-- Instructions to follow --
From the line containing "mobile.pptx: [716,9,747,49] ->" through the last line below, copy every line exactly, leaving out the pictures.

═══ Material shown ═══

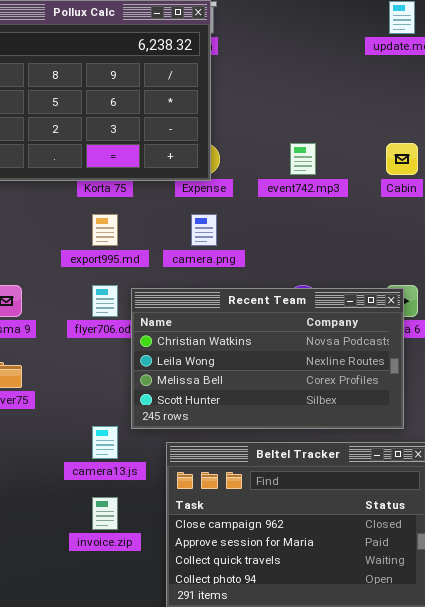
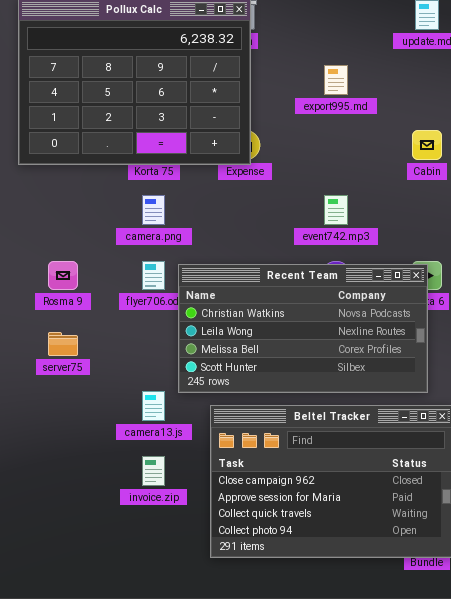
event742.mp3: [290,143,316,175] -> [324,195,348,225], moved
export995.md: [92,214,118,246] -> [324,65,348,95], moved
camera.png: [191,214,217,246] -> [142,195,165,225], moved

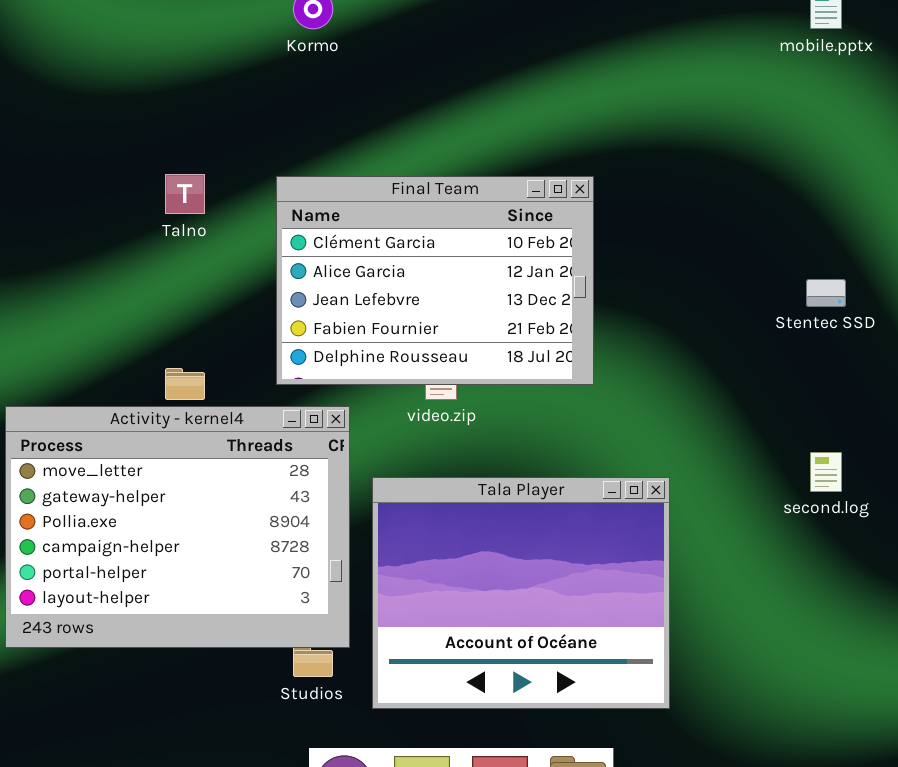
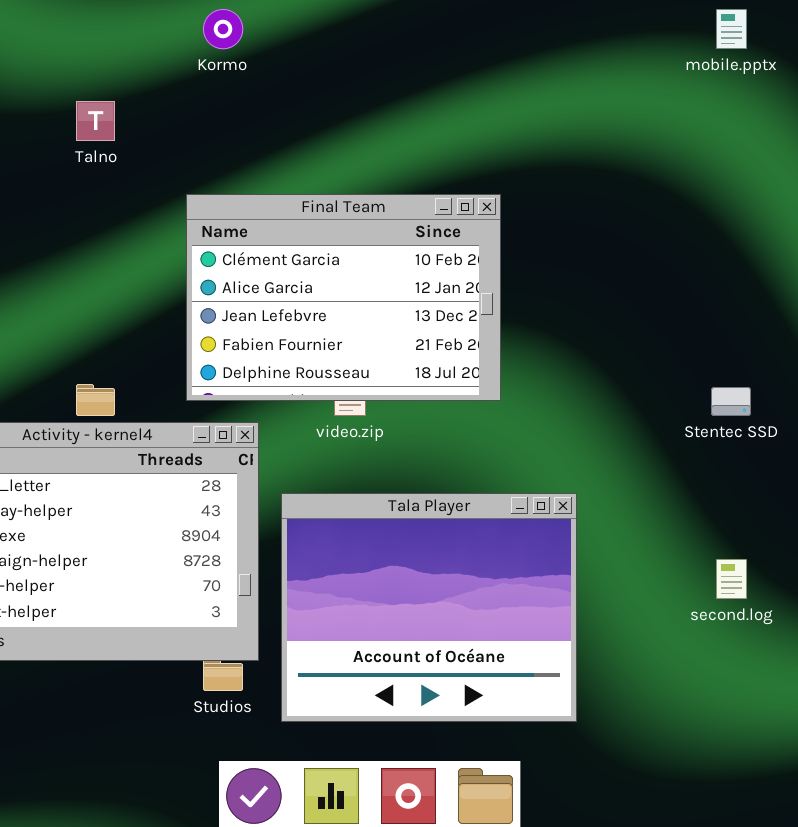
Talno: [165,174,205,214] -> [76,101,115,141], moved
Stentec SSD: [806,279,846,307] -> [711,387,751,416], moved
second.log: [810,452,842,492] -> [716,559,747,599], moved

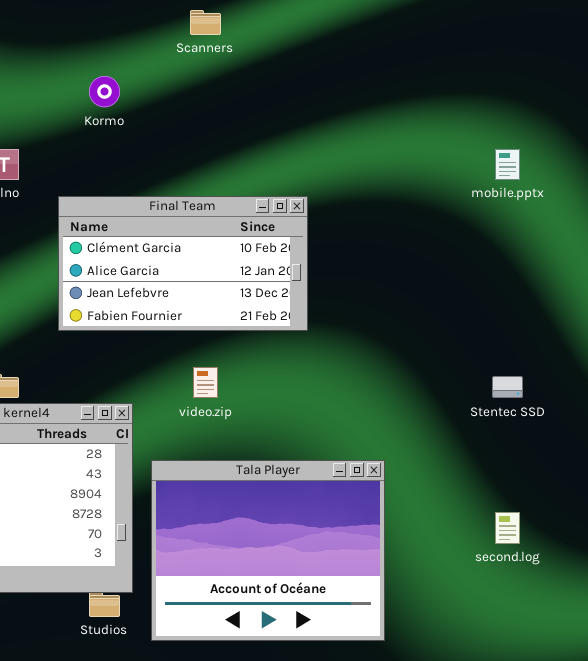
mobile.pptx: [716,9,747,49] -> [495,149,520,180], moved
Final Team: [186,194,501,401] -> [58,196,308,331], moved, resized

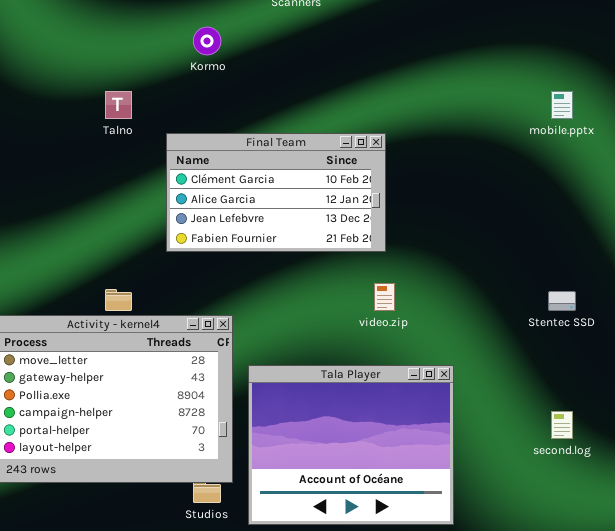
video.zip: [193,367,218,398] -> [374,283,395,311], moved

═══

-- Answer area --
mobile.pptx: [716,9,747,49] -> [495,149,520,180], moved
Final Team: [186,194,501,401] -> [58,196,308,331], moved, resized

video.zip: [193,367,218,398] -> [374,283,395,311], moved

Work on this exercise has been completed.